WORK REQUIRED ::
Images are to be left out when the records below are printed word for word.

DATA FOR THIS EXERCISE ::
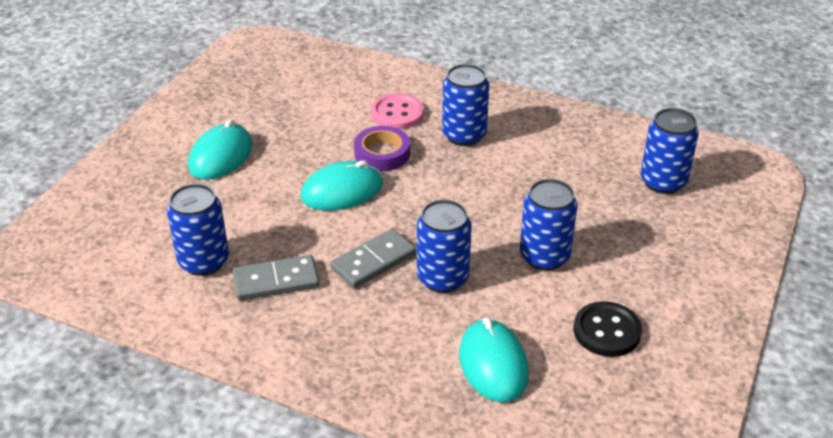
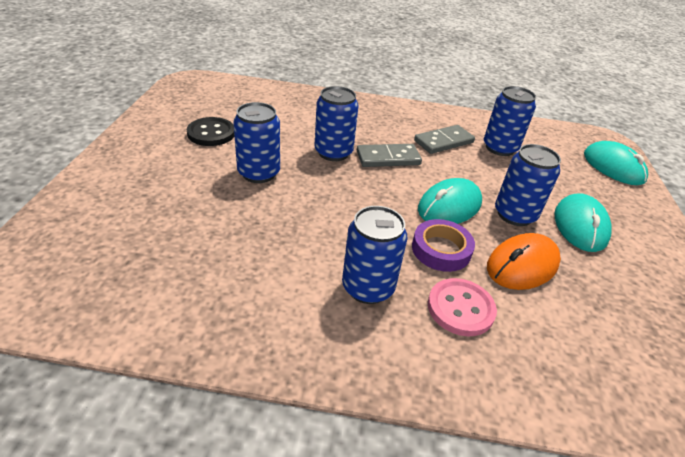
camera: 160 degrees right, 0 degrees up
(318, 133) = (522, 265): none -> orange mouse
(373, 261) = (388, 158): grey domino -> grey domino turned 45 degrees clockwise
(493, 364) = (285, 114): turquoise mouse -> turquoise mouse (613, 167)
(663, 182) = (131, 256): blue can -> blue can (514, 215)

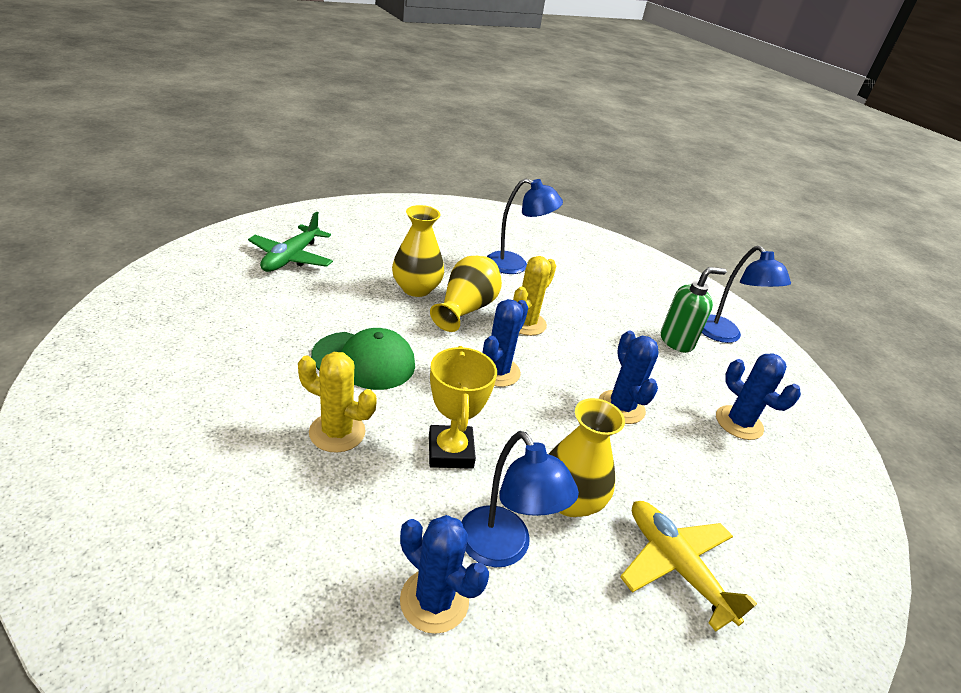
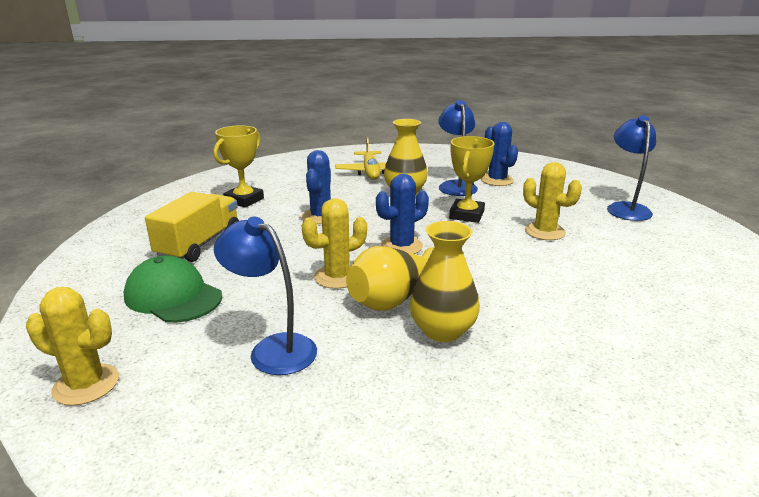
camera: 150 degrees left, 10 degrees down
(291, 258) = (627, 407): green plane -> none
(364, 360) = (520, 268): green cap -> green cap (173, 296)
(585, 240) = (86, 384): none -> yellow cactus
(676, 341) = (199, 244): green soap dispenser -> yellow truck
(724, 335) = (141, 242): blue lamp -> blue lamp (625, 208)
(739, 423) = (244, 200): blue cactus -> yellow trophy

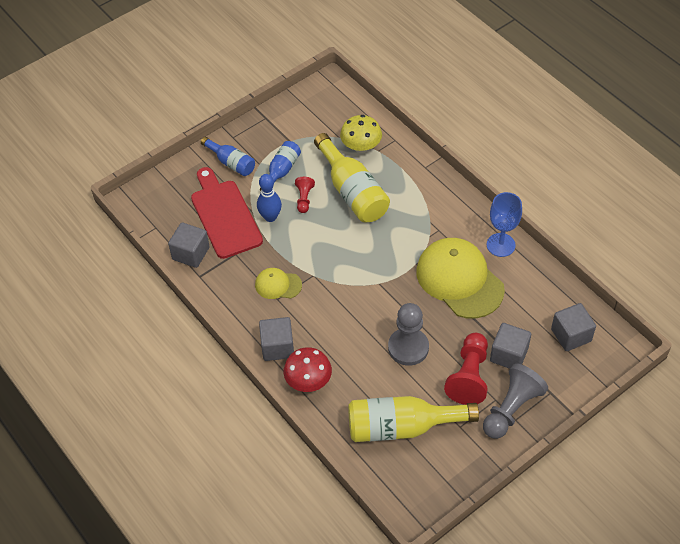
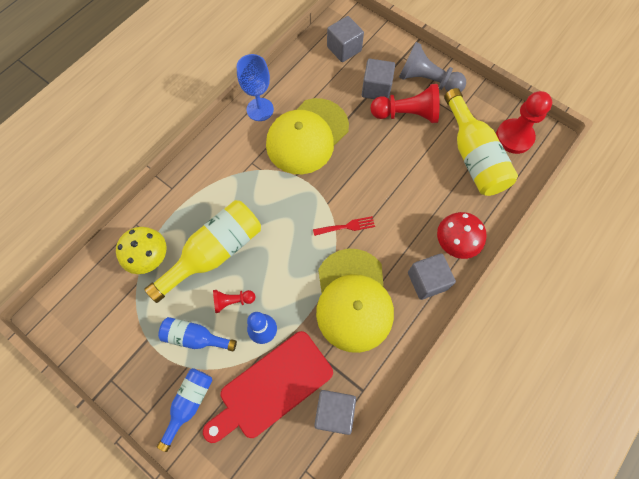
camera: 105 degrees left, 15 degrees up
(278, 285) = (353, 300): yellow cap -> yellow cap, size x2.06
(350, 294) = (347, 226): none -> red fork
(408, 347) = (392, 165): grey pawn -> none
(416, 477) = (514, 137): none -> red pawn

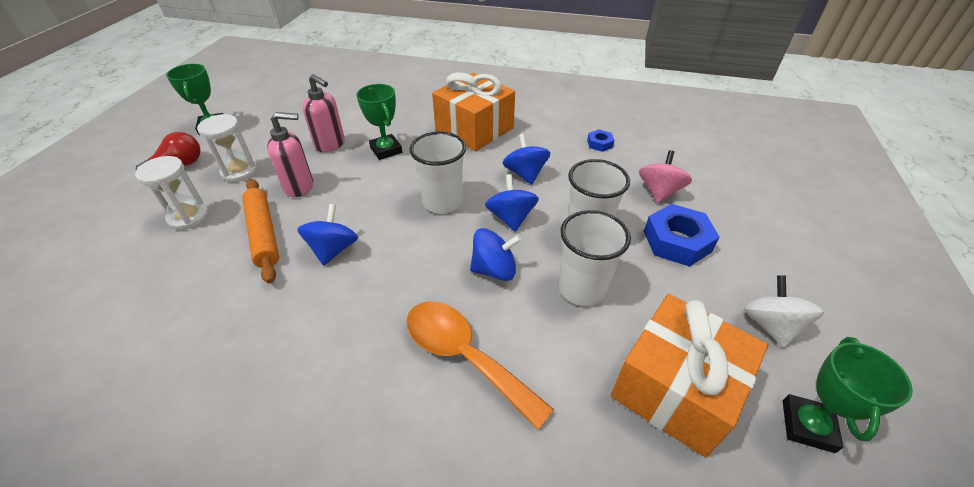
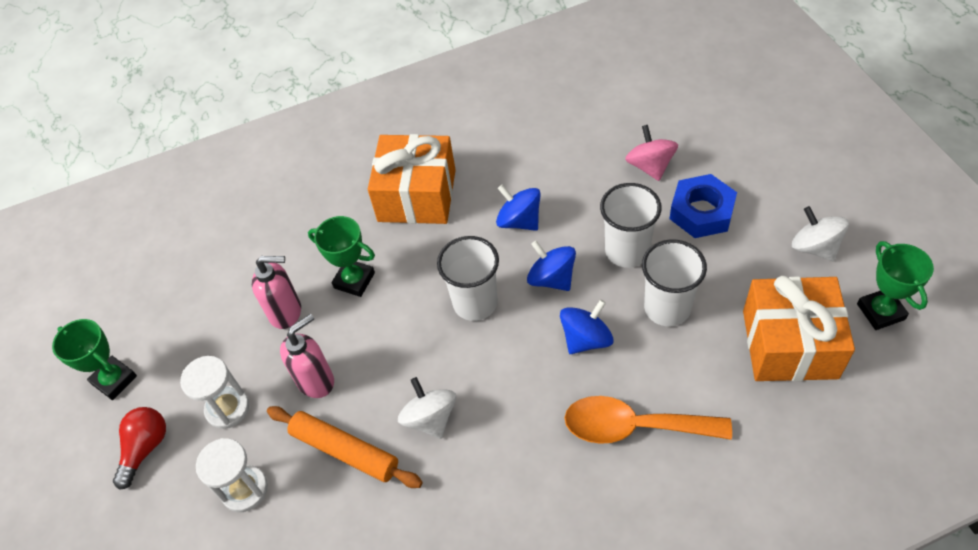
camera: 30 degrees left, 10 degrees up
(333, 249) = (430, 418): blue spinning top -> white spinning top
(599, 144) = (555, 139): blue nut -> none

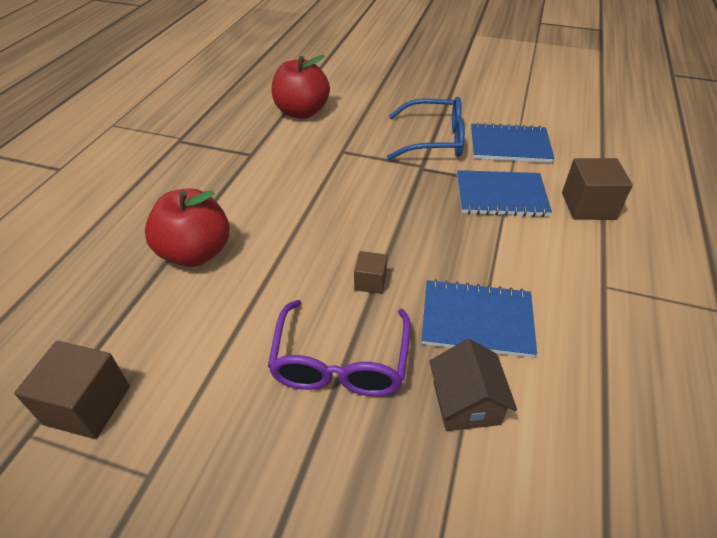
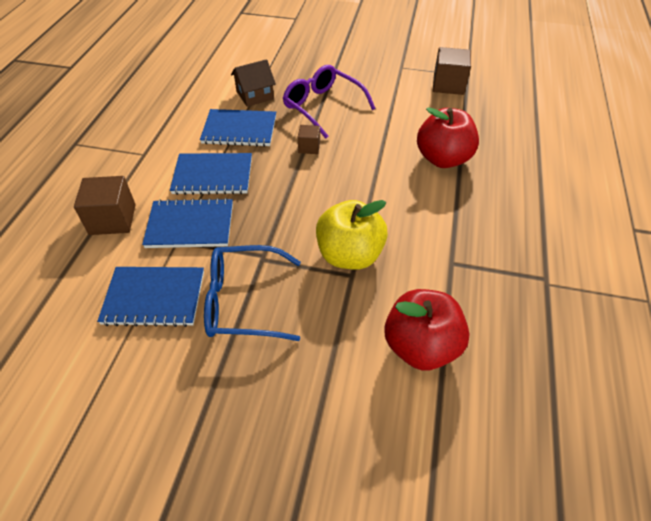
camera: 175 degrees right, 5 degrees up
(340, 362) = (323, 107): purple glasses -> purple glasses turned 45 degrees counterclockwise
(341, 164) = (349, 255): none -> yellow apple
(466, 402) = (255, 95): brown house -> brown house turned 75 degrees clockwise
(494, 248) = (213, 176): none -> blue notebook

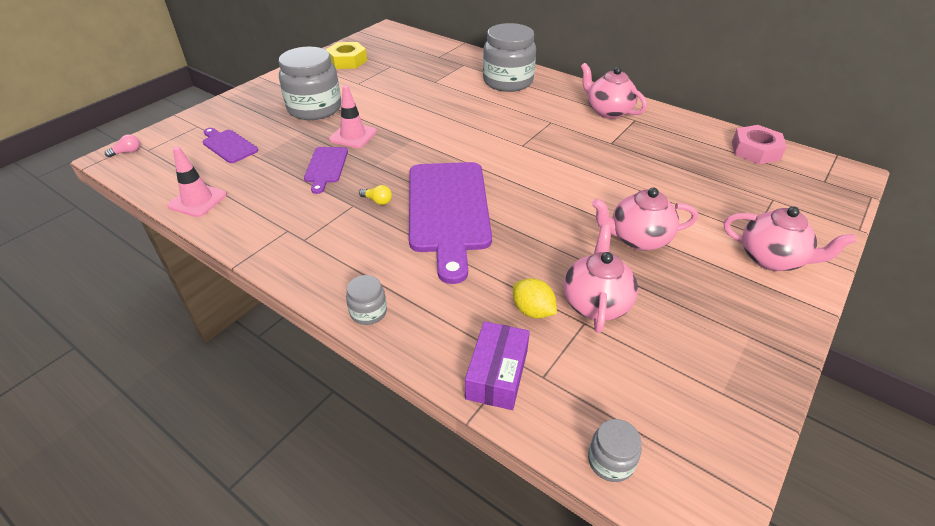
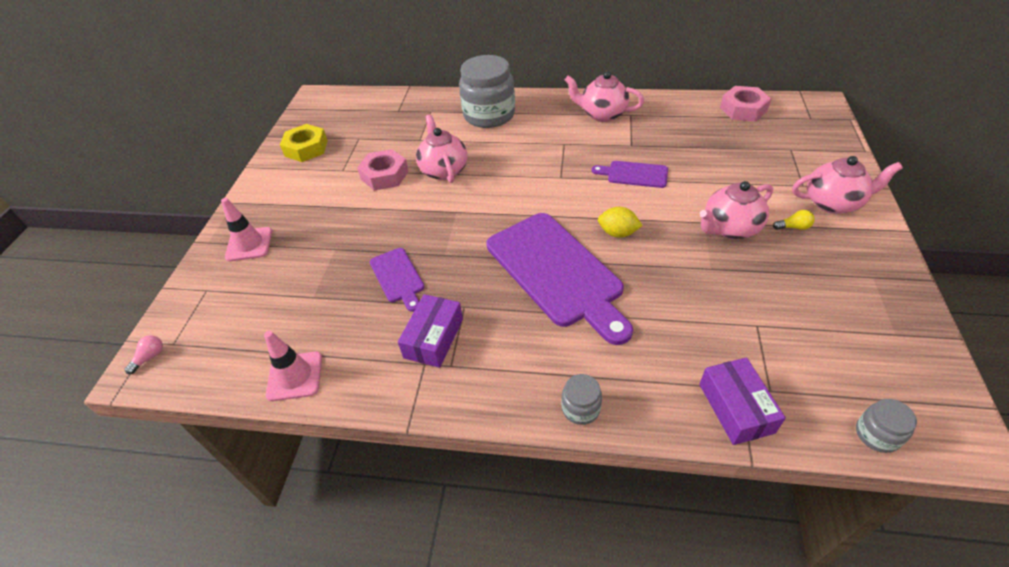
camera: 25 degrees left, 5 degrees up
(228, 145) = (267, 298): purple cutting board -> purple cutting board (634, 174)
(310, 217) = (433, 338): none -> purple box
(314, 108) = (323, 216): grey jar -> none
(353, 136) = (393, 231): pink traffic cone -> pink traffic cone (249, 244)
(377, 201) = (483, 291): yellow light bulb -> yellow light bulb (793, 227)
(384, 97) = (384, 175): none -> pink nut
(532, 311) = (711, 335): yellow lemon -> yellow lemon (617, 233)
(596, 303) = (750, 303): pink teapot -> pink teapot (444, 170)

ANSWER SECTION ::
camera: 160 degrees right, 0 degrees up
(318, 133) = (522, 265): none -> orange mouse
(373, 261) = (388, 158): grey domino -> grey domino turned 45 degrees clockwise
(493, 364) = (285, 114): turquoise mouse -> turquoise mouse (613, 167)
(663, 182) = (131, 256): blue can -> blue can (514, 215)

camera: 150 degrees left, 10 degrees down
(291, 258) = (627, 407): green plane -> none
(364, 360) = (520, 268): green cap -> green cap (173, 296)
(585, 240) = (86, 384): none -> yellow cactus
(676, 341) = (199, 244): green soap dispenser -> yellow truck
(724, 335) = (141, 242): blue lamp -> blue lamp (625, 208)
(739, 423) = (244, 200): blue cactus -> yellow trophy

camera: 105 degrees left, 15 degrees up
(278, 285) = (353, 300): yellow cap -> yellow cap, size x2.06
(350, 294) = (347, 226): none -> red fork
(408, 347) = (392, 165): grey pawn -> none
(416, 477) = (514, 137): none -> red pawn

camera: 30 degrees left, 10 degrees up
(333, 249) = (430, 418): blue spinning top -> white spinning top
(599, 144) = (555, 139): blue nut -> none

camera: 175 degrees right, 5 degrees up
(340, 362) = (323, 107): purple glasses -> purple glasses turned 45 degrees counterclockwise
(341, 164) = (349, 255): none -> yellow apple
(466, 402) = (255, 95): brown house -> brown house turned 75 degrees clockwise
(494, 248) = (213, 176): none -> blue notebook

camera: 25 degrees left, 5 degrees up
(228, 145) = (267, 298): purple cutting board -> purple cutting board (634, 174)
(310, 217) = (433, 338): none -> purple box
(314, 108) = (323, 216): grey jar -> none
(353, 136) = (393, 231): pink traffic cone -> pink traffic cone (249, 244)
(377, 201) = (483, 291): yellow light bulb -> yellow light bulb (793, 227)
(384, 97) = (384, 175): none -> pink nut
(532, 311) = (711, 335): yellow lemon -> yellow lemon (617, 233)
(596, 303) = (750, 303): pink teapot -> pink teapot (444, 170)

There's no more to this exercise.